§ **Record list**
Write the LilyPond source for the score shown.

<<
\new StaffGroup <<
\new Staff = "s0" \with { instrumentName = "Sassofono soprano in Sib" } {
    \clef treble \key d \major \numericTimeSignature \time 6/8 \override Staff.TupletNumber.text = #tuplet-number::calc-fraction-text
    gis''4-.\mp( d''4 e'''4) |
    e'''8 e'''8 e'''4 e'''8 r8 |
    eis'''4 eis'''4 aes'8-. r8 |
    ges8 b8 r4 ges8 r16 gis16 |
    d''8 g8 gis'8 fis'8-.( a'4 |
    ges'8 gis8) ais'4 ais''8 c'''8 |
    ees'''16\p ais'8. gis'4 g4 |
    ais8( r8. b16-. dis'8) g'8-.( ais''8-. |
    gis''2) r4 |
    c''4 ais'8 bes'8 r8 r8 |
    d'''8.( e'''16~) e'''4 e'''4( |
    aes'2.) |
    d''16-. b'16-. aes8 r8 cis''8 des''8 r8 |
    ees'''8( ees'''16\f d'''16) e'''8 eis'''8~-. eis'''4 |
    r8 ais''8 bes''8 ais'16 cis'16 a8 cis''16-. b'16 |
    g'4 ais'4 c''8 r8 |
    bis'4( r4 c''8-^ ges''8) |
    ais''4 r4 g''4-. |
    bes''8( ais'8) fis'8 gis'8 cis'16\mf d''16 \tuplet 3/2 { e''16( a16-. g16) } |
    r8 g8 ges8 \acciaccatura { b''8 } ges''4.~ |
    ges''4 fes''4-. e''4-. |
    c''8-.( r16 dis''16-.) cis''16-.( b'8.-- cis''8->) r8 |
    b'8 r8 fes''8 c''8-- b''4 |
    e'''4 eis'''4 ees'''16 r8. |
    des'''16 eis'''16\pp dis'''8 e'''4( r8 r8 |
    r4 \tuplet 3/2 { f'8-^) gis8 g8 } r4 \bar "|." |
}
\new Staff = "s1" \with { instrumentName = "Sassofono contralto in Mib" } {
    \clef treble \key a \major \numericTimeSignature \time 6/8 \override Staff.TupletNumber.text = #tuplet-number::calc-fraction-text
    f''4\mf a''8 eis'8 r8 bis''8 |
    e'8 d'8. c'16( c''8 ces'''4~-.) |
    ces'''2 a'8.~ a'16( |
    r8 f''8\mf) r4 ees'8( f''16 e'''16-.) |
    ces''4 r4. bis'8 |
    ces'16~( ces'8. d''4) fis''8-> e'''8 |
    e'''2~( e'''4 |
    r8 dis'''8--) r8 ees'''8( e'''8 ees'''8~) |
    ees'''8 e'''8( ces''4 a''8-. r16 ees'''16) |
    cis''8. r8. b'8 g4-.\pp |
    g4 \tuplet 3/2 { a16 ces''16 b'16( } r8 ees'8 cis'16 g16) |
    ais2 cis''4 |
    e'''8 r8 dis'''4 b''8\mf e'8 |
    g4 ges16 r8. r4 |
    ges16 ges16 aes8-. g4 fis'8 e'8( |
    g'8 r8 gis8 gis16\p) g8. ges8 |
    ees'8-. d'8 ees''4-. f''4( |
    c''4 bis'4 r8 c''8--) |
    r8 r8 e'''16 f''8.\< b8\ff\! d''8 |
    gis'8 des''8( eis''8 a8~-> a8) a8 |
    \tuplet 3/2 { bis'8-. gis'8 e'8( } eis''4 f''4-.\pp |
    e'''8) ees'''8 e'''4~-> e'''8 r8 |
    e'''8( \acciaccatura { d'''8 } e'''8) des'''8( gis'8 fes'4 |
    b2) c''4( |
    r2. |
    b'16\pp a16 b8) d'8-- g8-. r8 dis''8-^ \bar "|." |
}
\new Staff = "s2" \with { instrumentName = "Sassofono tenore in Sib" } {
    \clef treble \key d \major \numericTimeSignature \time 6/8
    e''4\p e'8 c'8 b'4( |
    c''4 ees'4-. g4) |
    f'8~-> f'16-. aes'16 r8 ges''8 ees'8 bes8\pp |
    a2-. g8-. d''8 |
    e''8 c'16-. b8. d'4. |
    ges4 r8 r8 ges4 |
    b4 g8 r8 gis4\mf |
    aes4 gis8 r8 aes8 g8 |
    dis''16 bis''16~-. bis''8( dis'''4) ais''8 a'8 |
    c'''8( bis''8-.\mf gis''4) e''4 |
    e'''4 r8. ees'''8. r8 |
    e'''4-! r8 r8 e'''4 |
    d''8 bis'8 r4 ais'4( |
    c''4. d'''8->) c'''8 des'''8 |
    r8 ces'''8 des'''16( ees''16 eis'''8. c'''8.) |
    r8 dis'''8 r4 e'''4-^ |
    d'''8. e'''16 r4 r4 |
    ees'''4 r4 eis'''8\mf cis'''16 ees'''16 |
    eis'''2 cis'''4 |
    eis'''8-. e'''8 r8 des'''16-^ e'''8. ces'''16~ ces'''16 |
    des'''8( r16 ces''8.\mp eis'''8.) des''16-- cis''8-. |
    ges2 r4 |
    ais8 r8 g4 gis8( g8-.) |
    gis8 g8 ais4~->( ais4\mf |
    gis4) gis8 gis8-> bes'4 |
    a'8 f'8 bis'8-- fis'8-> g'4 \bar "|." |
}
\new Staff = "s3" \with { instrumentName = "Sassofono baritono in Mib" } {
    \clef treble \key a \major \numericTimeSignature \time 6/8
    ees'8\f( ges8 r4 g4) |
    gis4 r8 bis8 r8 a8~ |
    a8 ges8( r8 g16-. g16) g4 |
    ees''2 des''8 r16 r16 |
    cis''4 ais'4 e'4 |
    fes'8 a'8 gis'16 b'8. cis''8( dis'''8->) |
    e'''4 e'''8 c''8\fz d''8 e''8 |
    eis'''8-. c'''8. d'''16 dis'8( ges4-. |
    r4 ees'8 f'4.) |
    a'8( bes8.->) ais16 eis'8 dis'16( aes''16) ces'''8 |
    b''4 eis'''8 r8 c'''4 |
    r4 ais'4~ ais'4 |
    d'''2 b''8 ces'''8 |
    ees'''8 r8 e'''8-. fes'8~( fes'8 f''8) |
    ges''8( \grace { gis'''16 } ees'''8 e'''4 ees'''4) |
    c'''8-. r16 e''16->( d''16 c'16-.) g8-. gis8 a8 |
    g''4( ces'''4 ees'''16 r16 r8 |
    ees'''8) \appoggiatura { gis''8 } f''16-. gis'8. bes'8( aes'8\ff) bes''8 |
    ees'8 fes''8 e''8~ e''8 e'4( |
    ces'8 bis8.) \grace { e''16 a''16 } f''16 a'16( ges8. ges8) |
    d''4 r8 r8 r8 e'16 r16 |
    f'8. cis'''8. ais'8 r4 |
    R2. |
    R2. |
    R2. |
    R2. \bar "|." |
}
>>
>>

§ **Exercise**
From the items above, pull out every line that contains the string "number".

§ **Task output**
    \clef treble \key d \major \numericTimeSignature \time 6/8 \override Staff.TupletNumber.text = #tuplet-number::calc-fraction-text
    \clef treble \key a \major \numericTimeSignature \time 6/8 \override Staff.TupletNumber.text = #tuplet-number::calc-fraction-text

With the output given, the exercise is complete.